(Your instructions)
Please write out exactly the lines from the opening of the listing through the line that holds "turquoise lamp: [290,372,357,459]", including both, and nothing else; no pictures.

=== Section Start ===

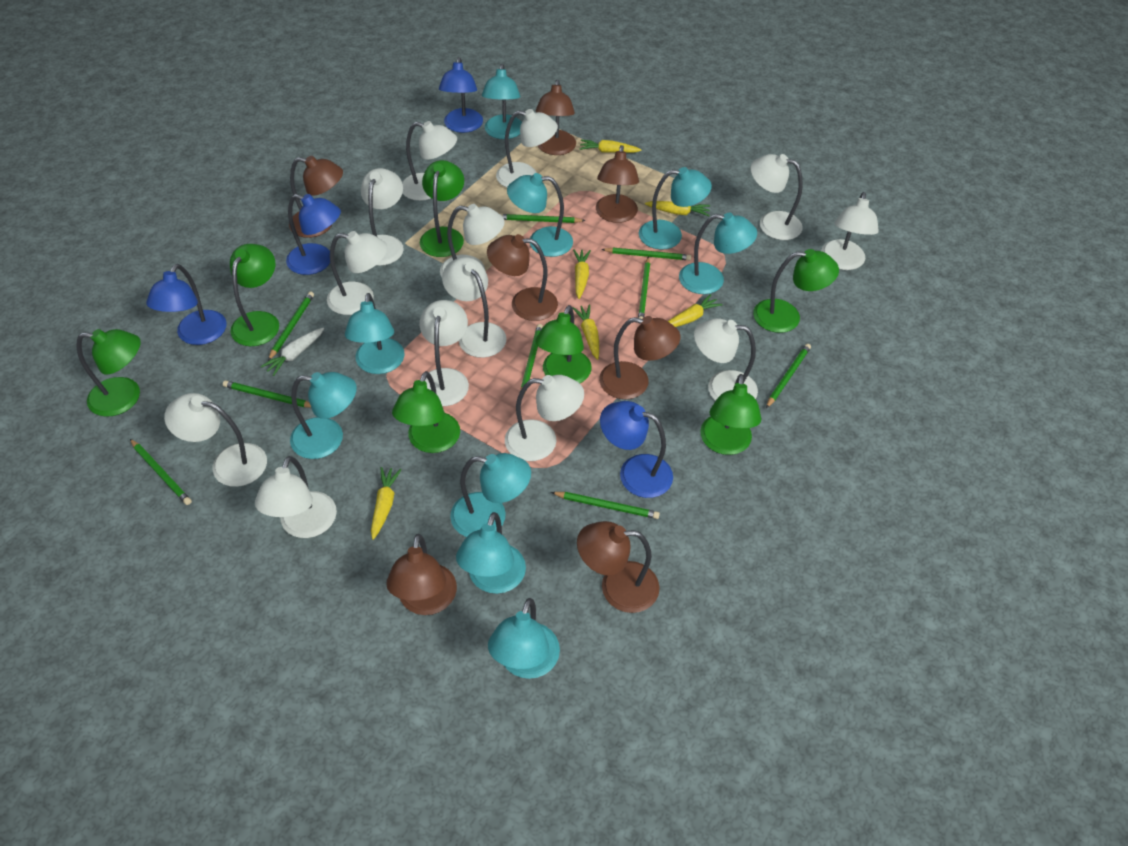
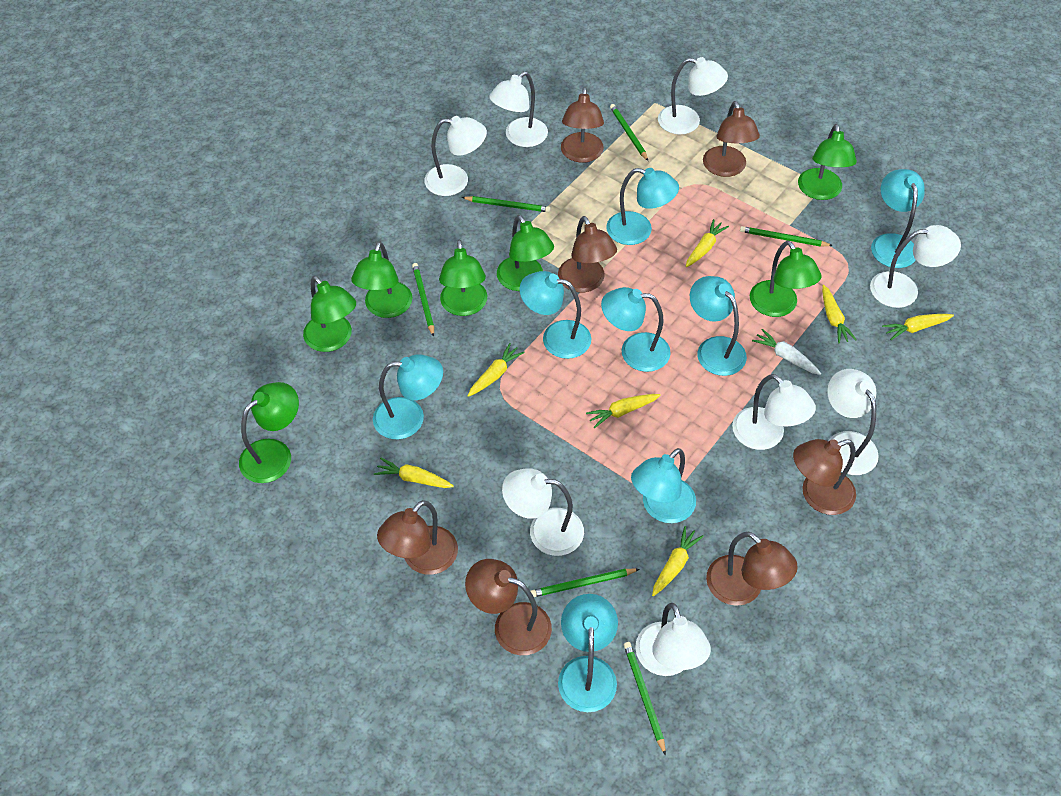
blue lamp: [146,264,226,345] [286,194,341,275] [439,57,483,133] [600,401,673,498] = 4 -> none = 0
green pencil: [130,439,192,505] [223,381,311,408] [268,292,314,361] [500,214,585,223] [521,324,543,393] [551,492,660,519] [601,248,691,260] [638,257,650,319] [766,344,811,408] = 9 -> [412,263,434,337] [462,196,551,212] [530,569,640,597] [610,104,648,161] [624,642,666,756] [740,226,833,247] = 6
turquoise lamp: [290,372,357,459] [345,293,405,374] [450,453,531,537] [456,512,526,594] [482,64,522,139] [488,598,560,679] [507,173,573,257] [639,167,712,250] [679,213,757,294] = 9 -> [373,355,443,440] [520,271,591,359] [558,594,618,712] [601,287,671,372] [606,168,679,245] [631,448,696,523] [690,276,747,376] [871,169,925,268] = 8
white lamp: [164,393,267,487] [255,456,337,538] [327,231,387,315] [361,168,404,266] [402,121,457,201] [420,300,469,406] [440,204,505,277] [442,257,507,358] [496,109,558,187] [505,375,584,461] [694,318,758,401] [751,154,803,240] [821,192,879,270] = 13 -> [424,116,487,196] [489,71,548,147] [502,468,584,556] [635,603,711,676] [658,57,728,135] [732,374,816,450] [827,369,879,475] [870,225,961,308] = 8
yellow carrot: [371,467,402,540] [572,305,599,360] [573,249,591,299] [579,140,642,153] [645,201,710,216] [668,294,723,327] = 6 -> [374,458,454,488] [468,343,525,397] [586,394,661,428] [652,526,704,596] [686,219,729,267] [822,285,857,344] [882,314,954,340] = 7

=== Section End ===

(Answer to the exercise)
blue lamp: [146,264,226,345] [286,194,341,275] [439,57,483,133] [600,401,673,498] = 4 -> none = 0
green pencil: [130,439,192,505] [223,381,311,408] [268,292,314,361] [500,214,585,223] [521,324,543,393] [551,492,660,519] [601,248,691,260] [638,257,650,319] [766,344,811,408] = 9 -> [412,263,434,337] [462,196,551,212] [530,569,640,597] [610,104,648,161] [624,642,666,756] [740,226,833,247] = 6
turquoise lamp: [290,372,357,459] [345,293,405,374] [450,453,531,537] [456,512,526,594] [482,64,522,139] [488,598,560,679] [507,173,573,257] [639,167,712,250] [679,213,757,294] = 9 -> [373,355,443,440] [520,271,591,359] [558,594,618,712] [601,287,671,372] [606,168,679,245] [631,448,696,523] [690,276,747,376] [871,169,925,268] = 8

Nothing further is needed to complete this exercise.